Work to be completed
Starting at the line that has "Network Monitor: [234,6,460,152]" and stopping after the line that has "Kerstin: [1429,483,1503,543] ->", reproduce the listing below exactly; omit everything else.

Supplied records
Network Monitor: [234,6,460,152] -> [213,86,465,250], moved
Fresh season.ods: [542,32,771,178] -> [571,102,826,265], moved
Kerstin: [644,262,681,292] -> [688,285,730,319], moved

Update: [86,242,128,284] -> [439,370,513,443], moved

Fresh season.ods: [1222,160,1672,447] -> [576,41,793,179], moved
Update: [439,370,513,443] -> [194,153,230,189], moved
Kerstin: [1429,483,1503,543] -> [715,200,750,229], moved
==
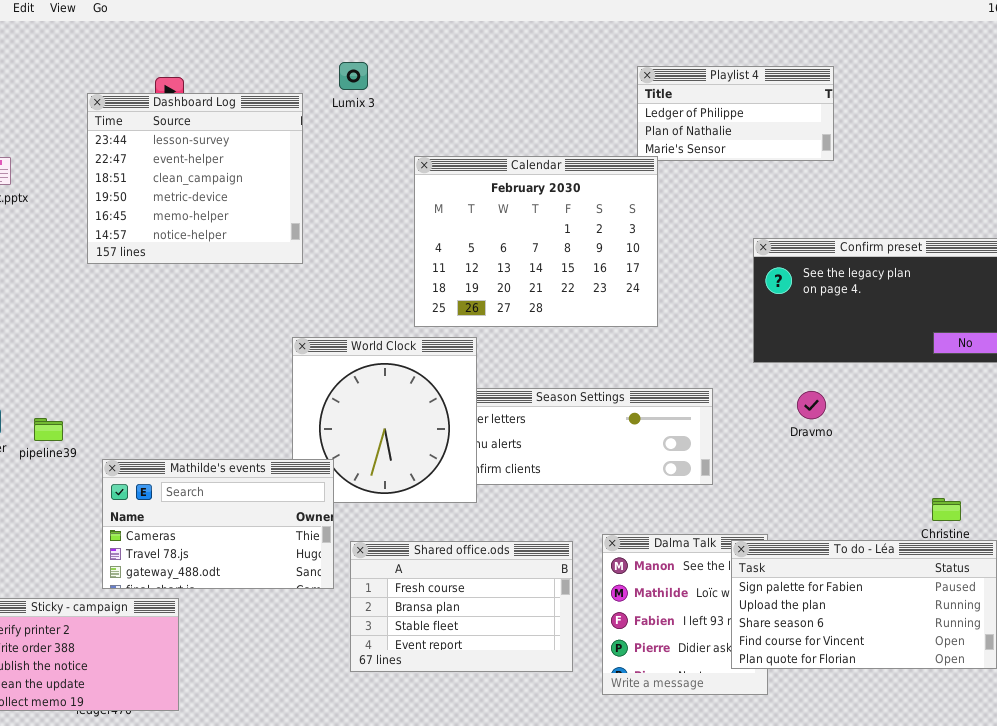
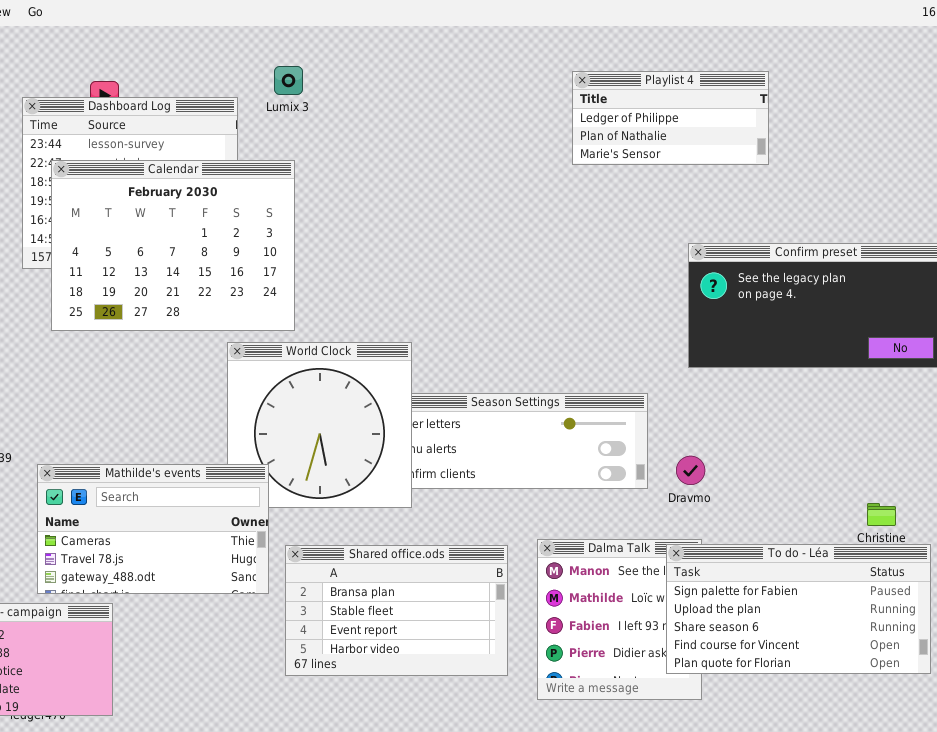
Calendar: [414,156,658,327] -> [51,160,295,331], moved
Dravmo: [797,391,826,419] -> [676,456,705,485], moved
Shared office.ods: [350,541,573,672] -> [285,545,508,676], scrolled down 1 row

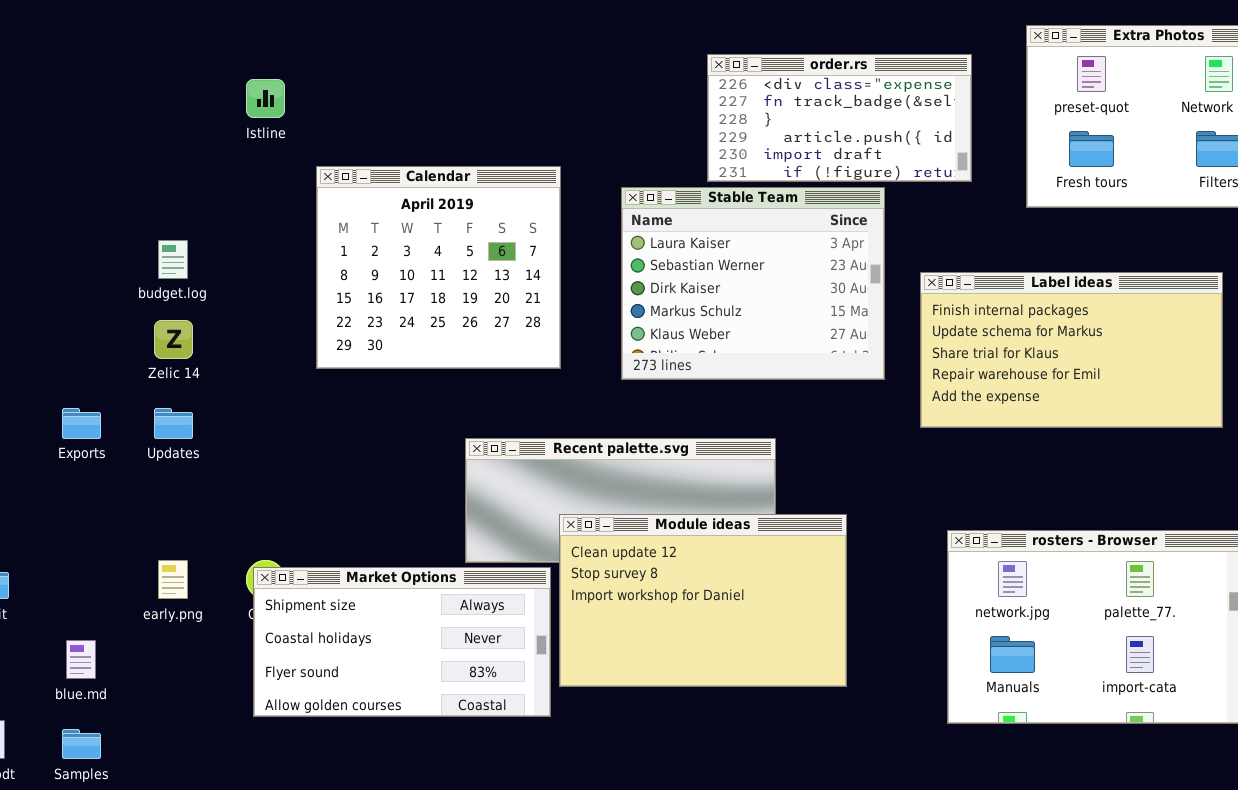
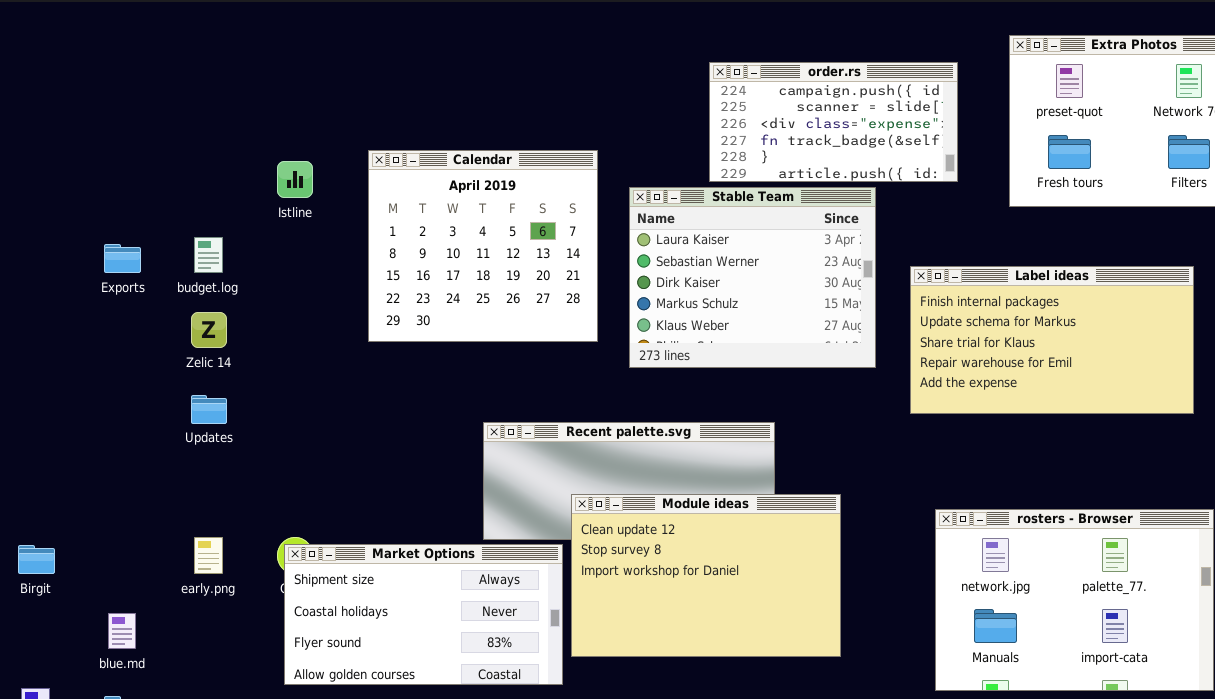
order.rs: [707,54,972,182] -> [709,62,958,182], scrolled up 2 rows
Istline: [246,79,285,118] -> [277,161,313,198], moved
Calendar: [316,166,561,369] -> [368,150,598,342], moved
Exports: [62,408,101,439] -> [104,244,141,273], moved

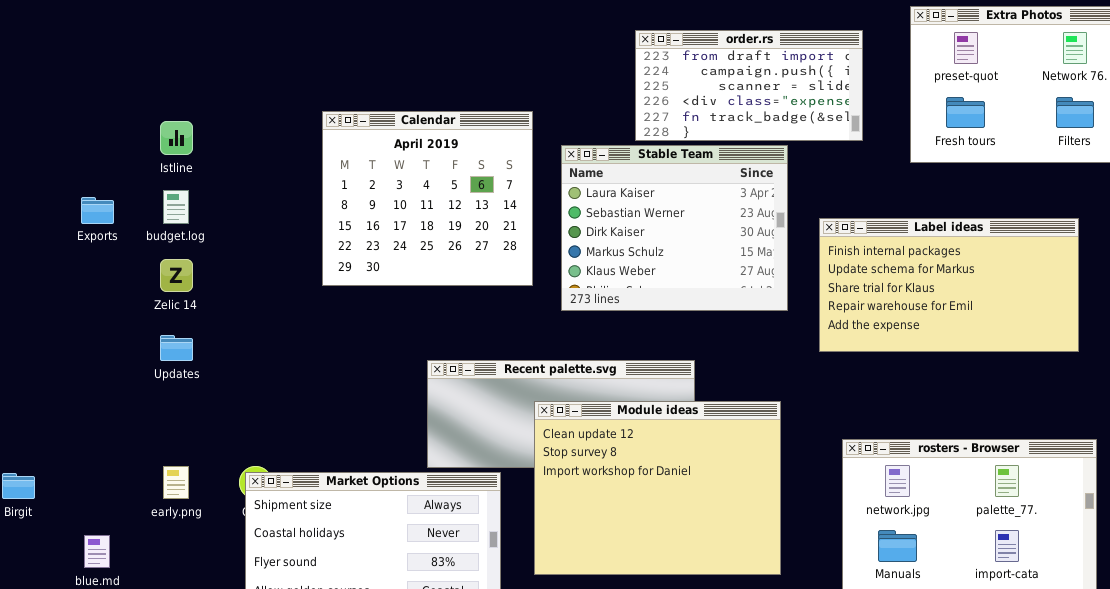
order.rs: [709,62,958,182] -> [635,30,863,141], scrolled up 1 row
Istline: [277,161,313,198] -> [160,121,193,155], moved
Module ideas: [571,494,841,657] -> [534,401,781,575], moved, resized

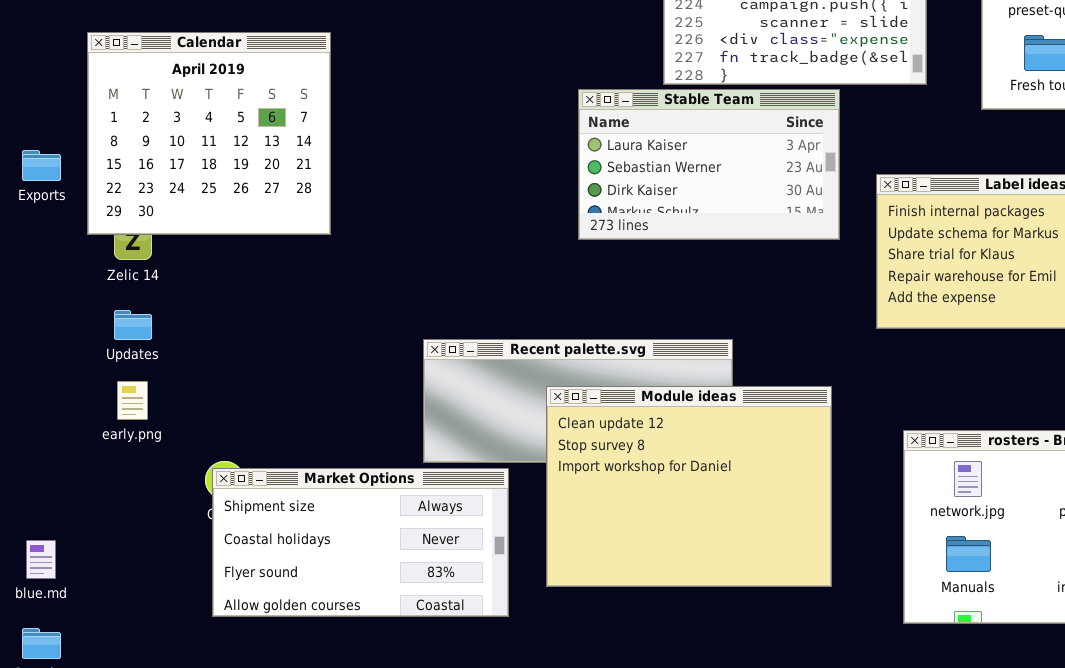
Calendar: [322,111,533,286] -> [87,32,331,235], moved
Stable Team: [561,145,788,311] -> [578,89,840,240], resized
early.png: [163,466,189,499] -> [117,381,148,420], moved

Output for this task
Network Monitor: [234,6,460,152] -> [213,86,465,250], moved
Fresh season.ods: [542,32,771,178] -> [571,102,826,265], moved
Kerstin: [644,262,681,292] -> [688,285,730,319], moved

Update: [86,242,128,284] -> [439,370,513,443], moved

Fresh season.ods: [1222,160,1672,447] -> [576,41,793,179], moved
Update: [439,370,513,443] -> [194,153,230,189], moved
Kerstin: [1429,483,1503,543] -> [715,200,750,229], moved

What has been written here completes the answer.